Task objective:
Write the data out again exactly, dropping any images it holds.

Source material:
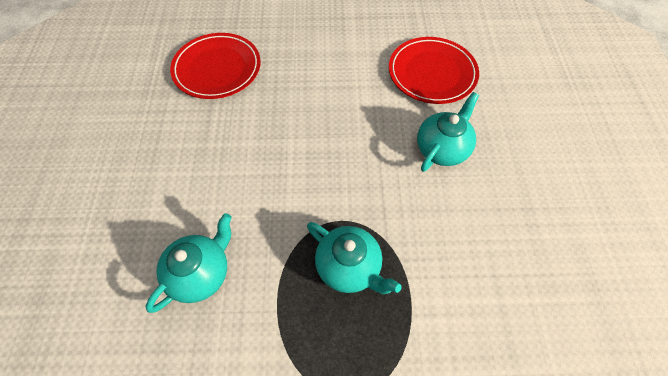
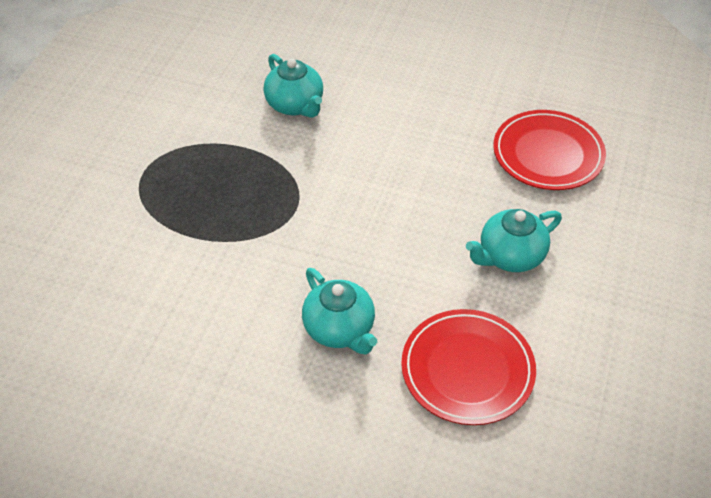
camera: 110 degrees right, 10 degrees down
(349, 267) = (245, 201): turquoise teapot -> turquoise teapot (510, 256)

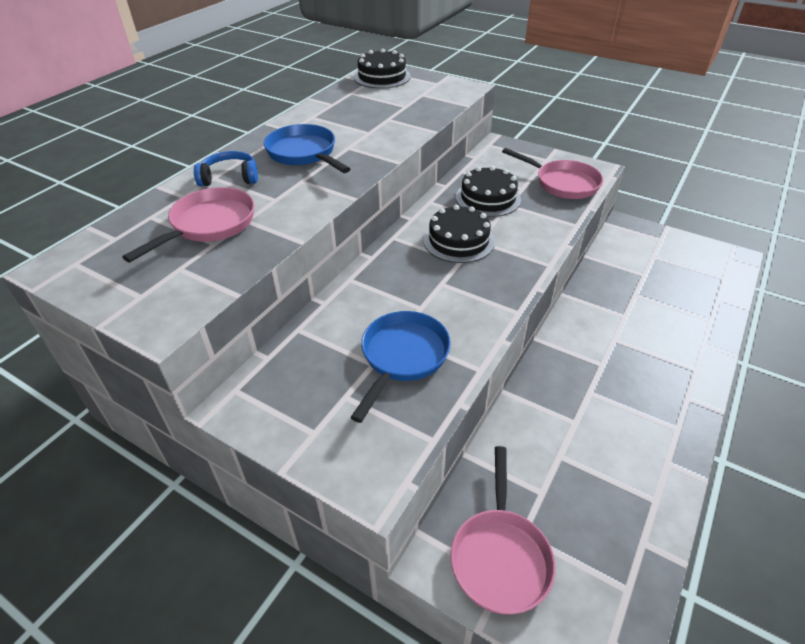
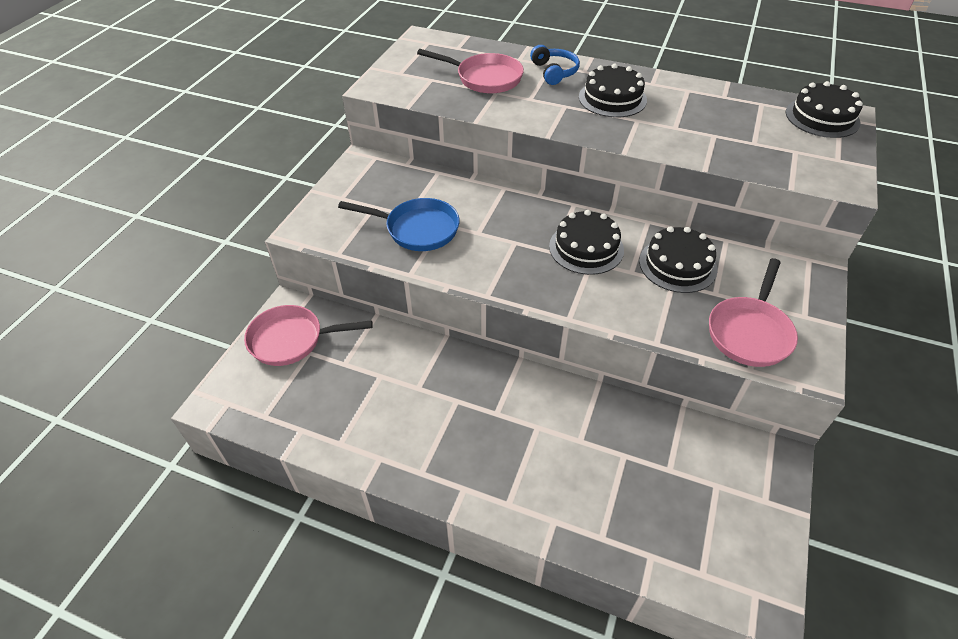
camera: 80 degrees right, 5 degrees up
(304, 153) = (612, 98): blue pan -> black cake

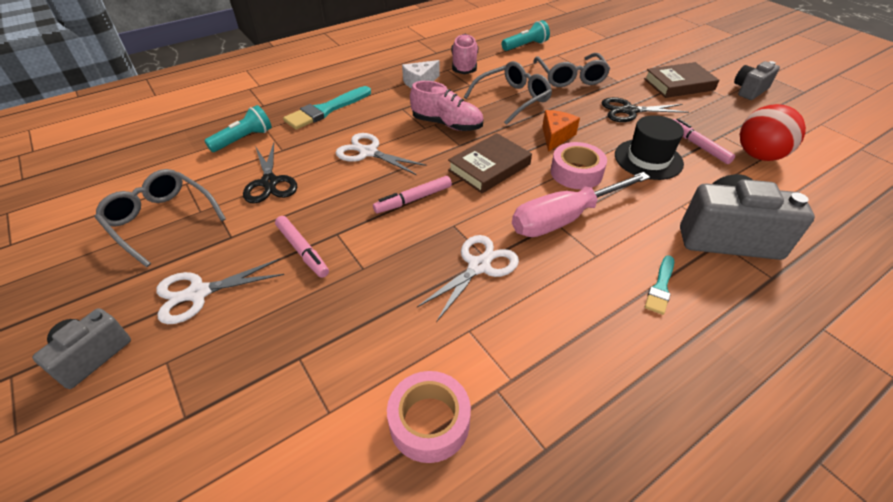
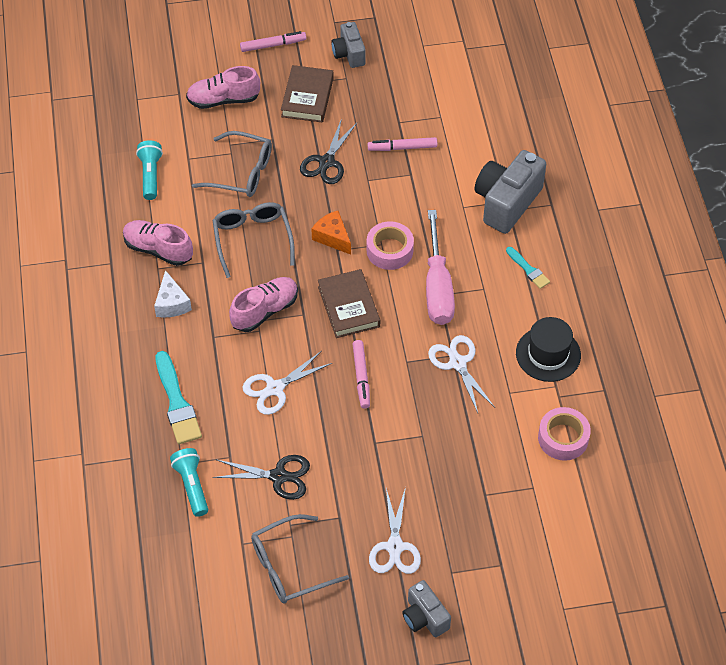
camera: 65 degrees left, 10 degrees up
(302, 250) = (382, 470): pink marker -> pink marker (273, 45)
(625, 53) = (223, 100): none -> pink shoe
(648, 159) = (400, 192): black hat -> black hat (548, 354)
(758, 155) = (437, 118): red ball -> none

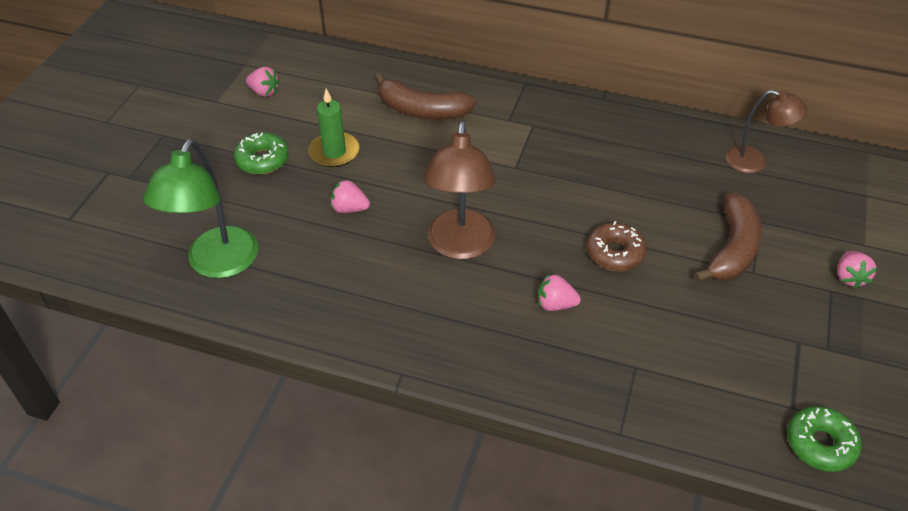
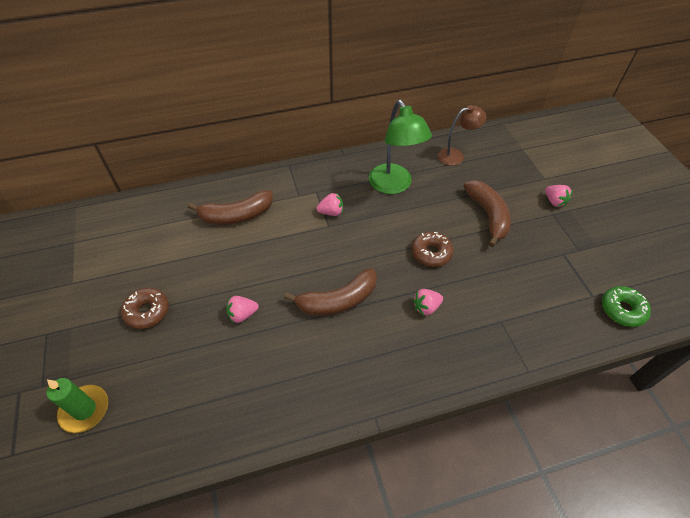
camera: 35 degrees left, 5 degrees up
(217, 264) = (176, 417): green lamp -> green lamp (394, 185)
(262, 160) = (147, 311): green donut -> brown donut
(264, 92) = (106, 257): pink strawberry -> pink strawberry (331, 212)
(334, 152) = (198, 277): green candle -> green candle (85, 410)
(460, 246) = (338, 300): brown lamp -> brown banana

Answer to the exercise:
camera: 110 degrees right, 10 degrees down
(349, 267) = (245, 201): turquoise teapot -> turquoise teapot (510, 256)

camera: 80 degrees right, 5 degrees up
(304, 153) = (612, 98): blue pan -> black cake

camera: 65 degrees left, 10 degrees up
(302, 250) = (382, 470): pink marker -> pink marker (273, 45)
(625, 53) = (223, 100): none -> pink shoe
(648, 159) = (400, 192): black hat -> black hat (548, 354)
(758, 155) = (437, 118): red ball -> none

camera: 35 degrees left, 5 degrees up
(217, 264) = (176, 417): green lamp -> green lamp (394, 185)
(262, 160) = (147, 311): green donut -> brown donut
(264, 92) = (106, 257): pink strawberry -> pink strawberry (331, 212)
(334, 152) = (198, 277): green candle -> green candle (85, 410)
(460, 246) = (338, 300): brown lamp -> brown banana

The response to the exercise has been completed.